Segment Start: Listed records
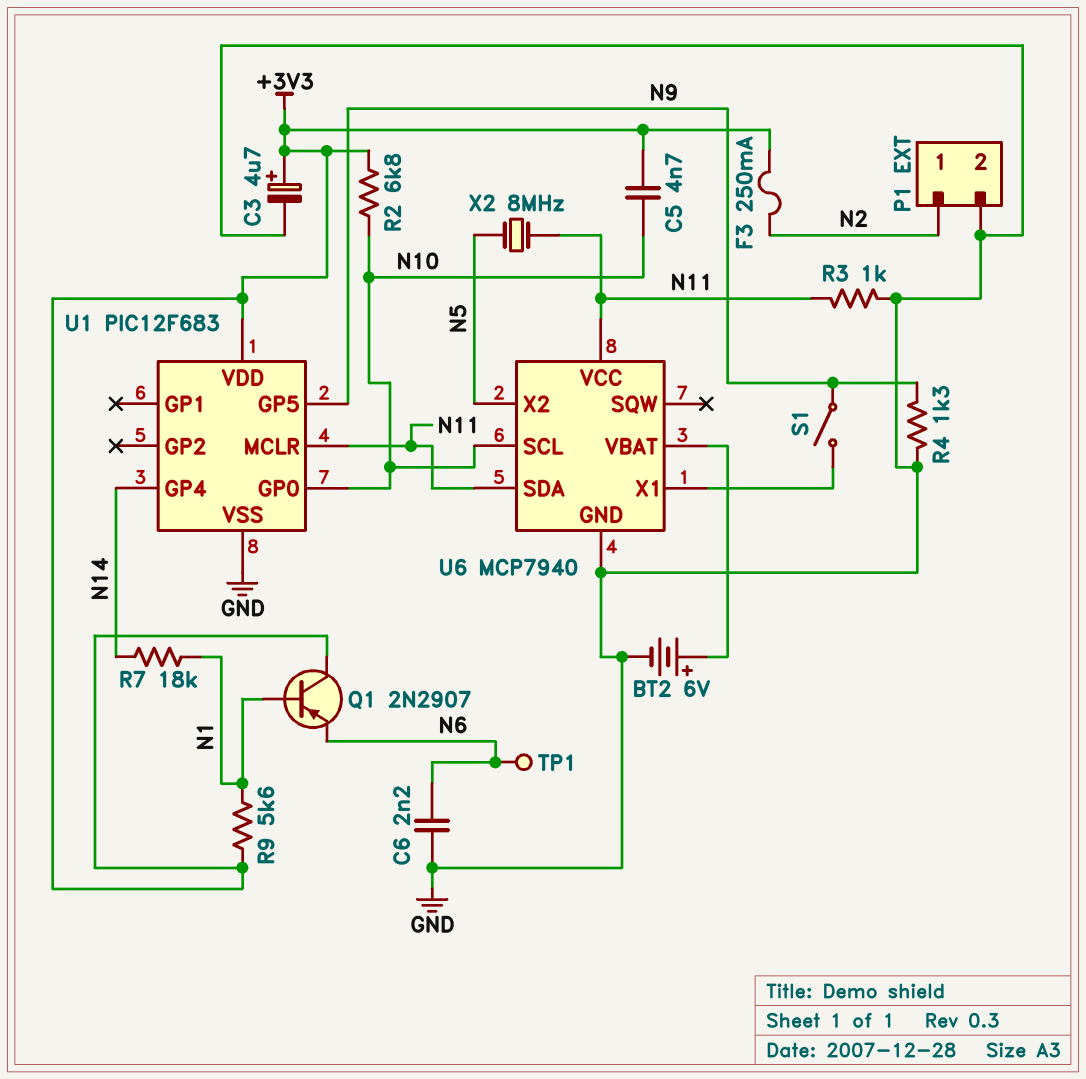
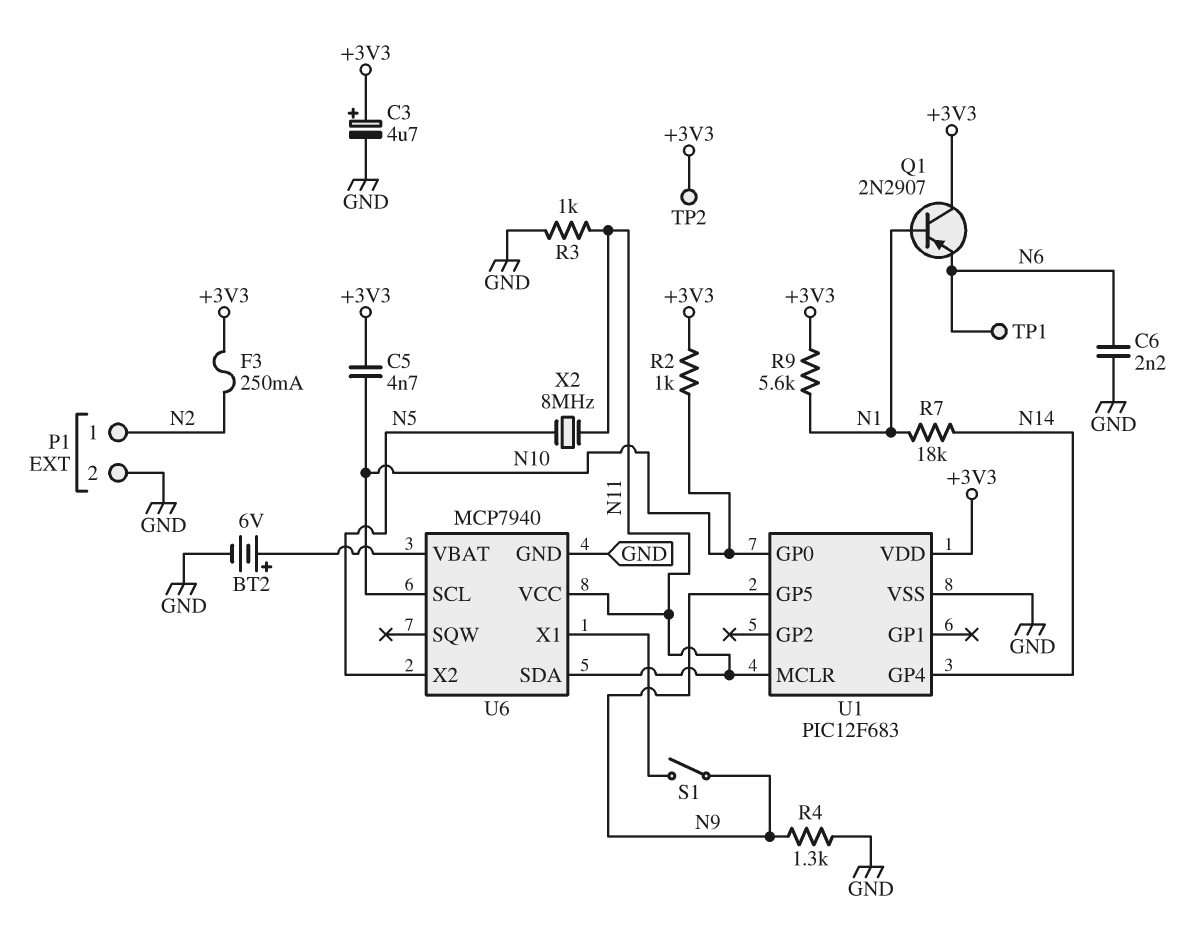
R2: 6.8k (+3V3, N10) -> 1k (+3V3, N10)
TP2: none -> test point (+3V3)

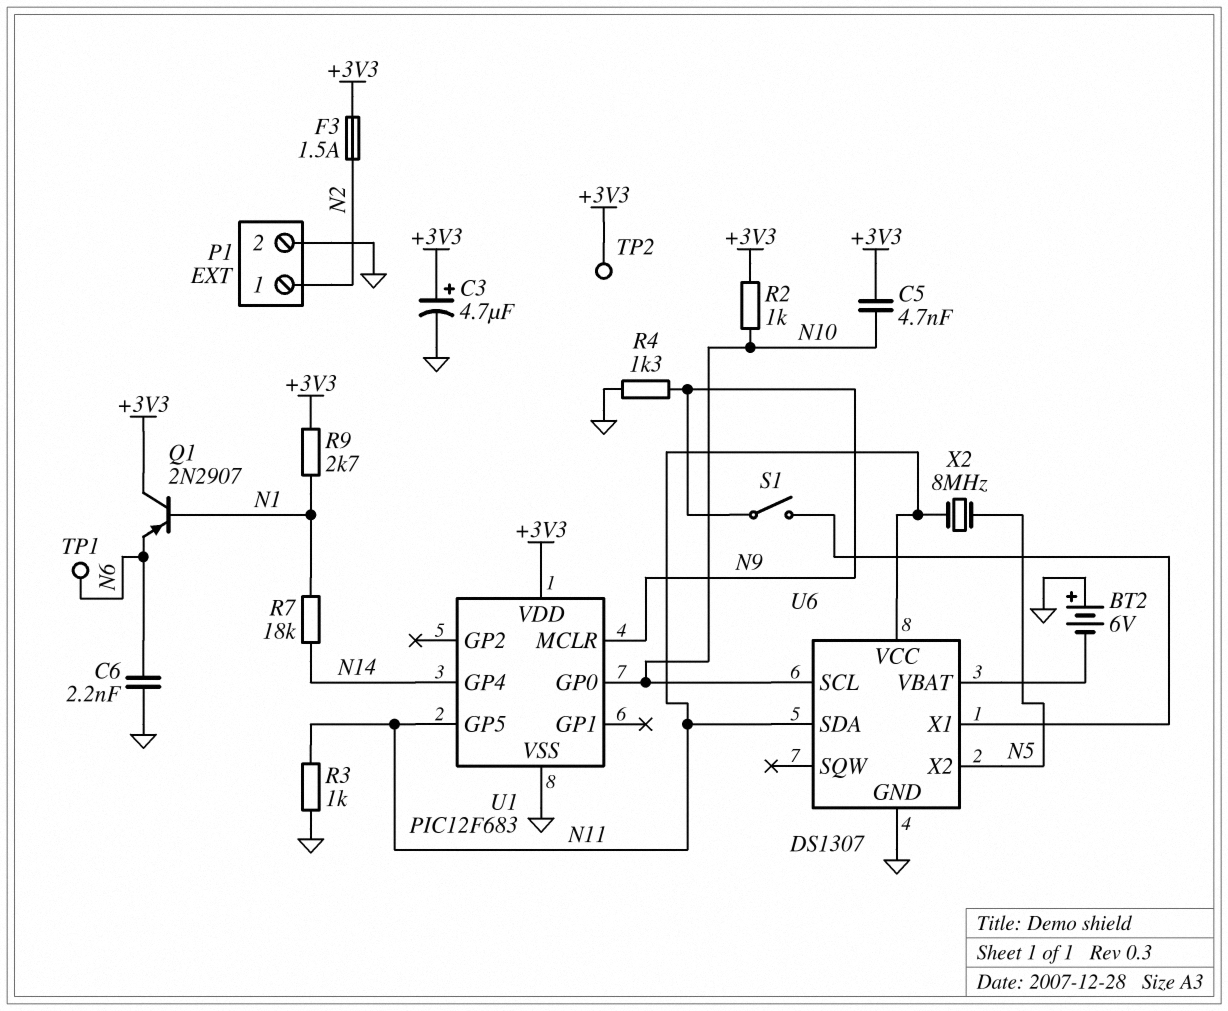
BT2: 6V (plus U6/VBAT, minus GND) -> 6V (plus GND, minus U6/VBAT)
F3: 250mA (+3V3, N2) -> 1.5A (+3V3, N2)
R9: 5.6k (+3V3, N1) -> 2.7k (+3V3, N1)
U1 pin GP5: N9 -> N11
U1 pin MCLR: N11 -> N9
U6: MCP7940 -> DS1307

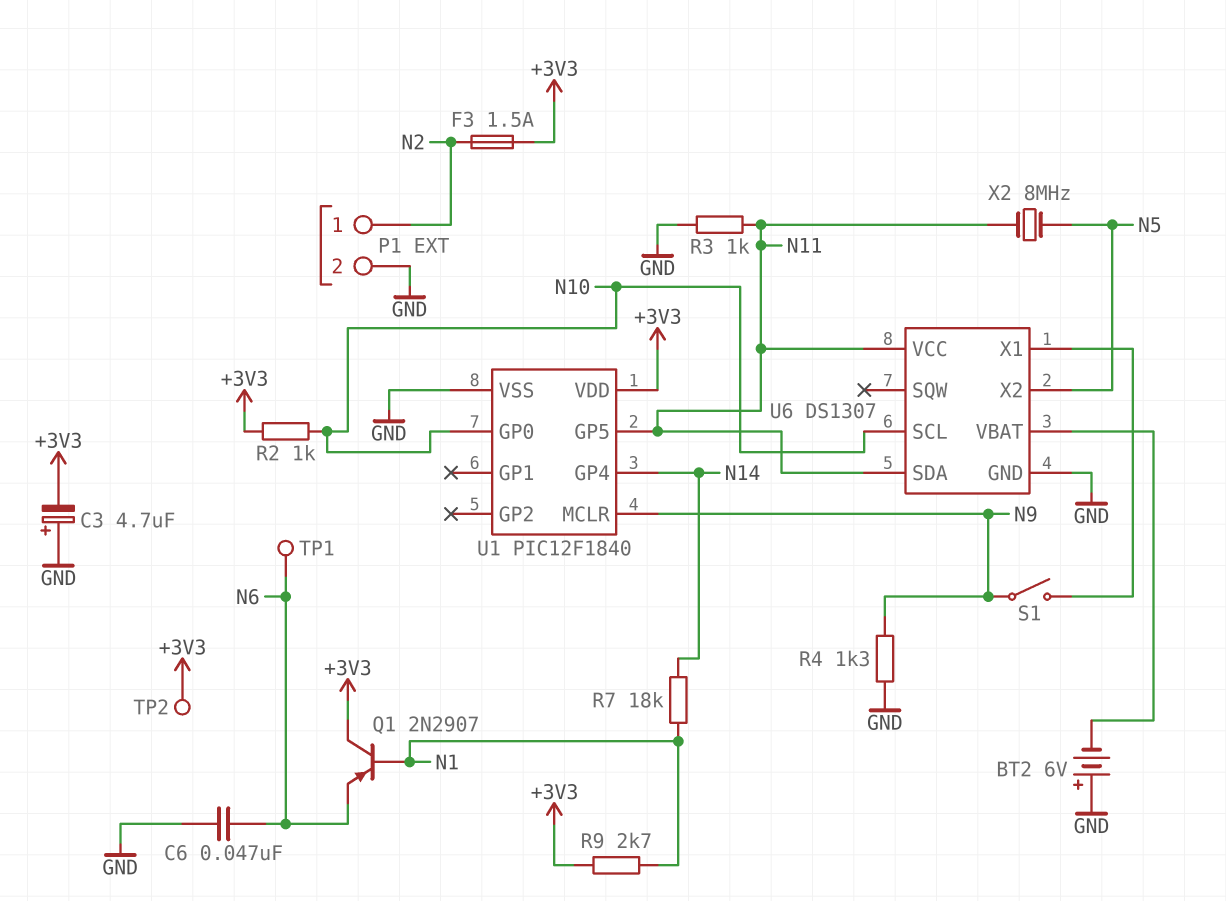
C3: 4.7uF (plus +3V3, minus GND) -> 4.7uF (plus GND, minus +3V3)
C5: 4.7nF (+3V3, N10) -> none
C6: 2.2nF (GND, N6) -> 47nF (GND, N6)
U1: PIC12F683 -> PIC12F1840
Segment End: Listed records
# Aim of the task
The range to transcribe runs from the line holding "U1 pin GP5: N9 -> N11" through the final line of the data above; copy it exactly and exclude the pictures.

# Task solution
U1 pin GP5: N9 -> N11
U1 pin MCLR: N11 -> N9
U6: MCP7940 -> DS1307

C3: 4.7uF (plus +3V3, minus GND) -> 4.7uF (plus GND, minus +3V3)
C5: 4.7nF (+3V3, N10) -> none
C6: 2.2nF (GND, N6) -> 47nF (GND, N6)
U1: PIC12F683 -> PIC12F1840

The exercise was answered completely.